(Available data)

------------------------------------------------------------

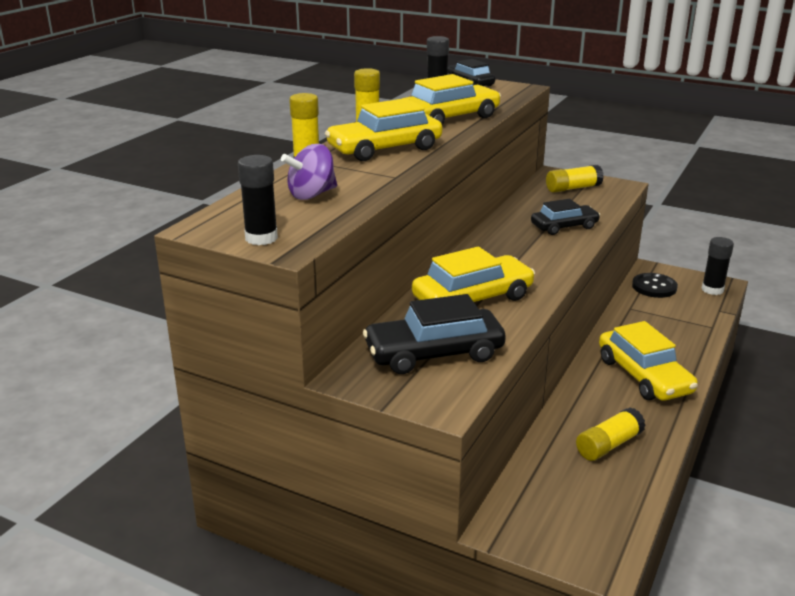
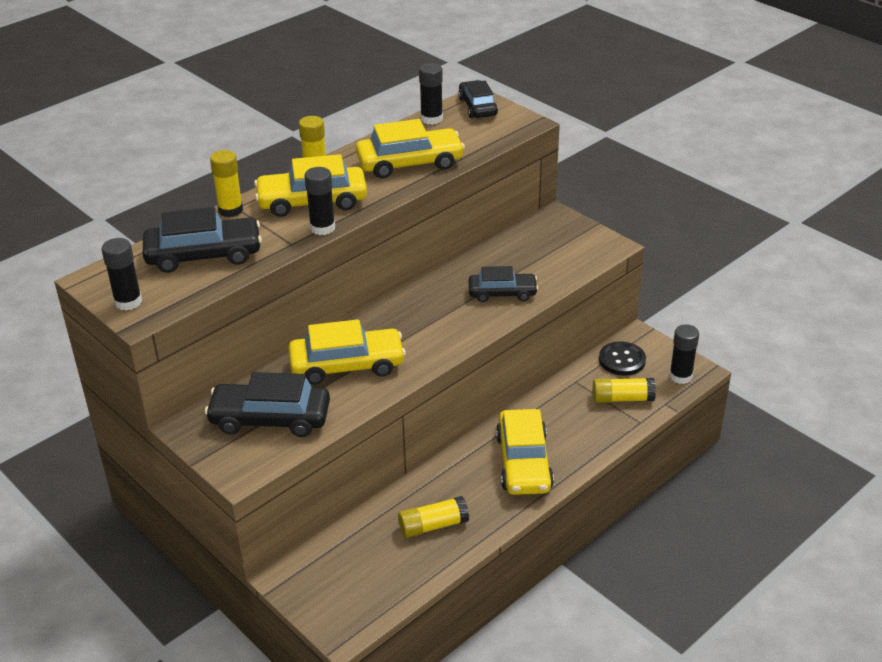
camera: 20 degrees right, 10 degrees up
(311, 195) = (204, 255): purple spinning top -> black car
(415, 163) = (322, 228): none -> black glue stick
(573, 188) = (556, 241): yellow glue stick -> yellow glue stick (622, 399)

------------------------------------------------------------

Output the data above in full and exactly, with every image left out.

(Solution to the problem)
camera: 20 degrees right, 10 degrees up
(311, 195) = (204, 255): purple spinning top -> black car
(415, 163) = (322, 228): none -> black glue stick
(573, 188) = (556, 241): yellow glue stick -> yellow glue stick (622, 399)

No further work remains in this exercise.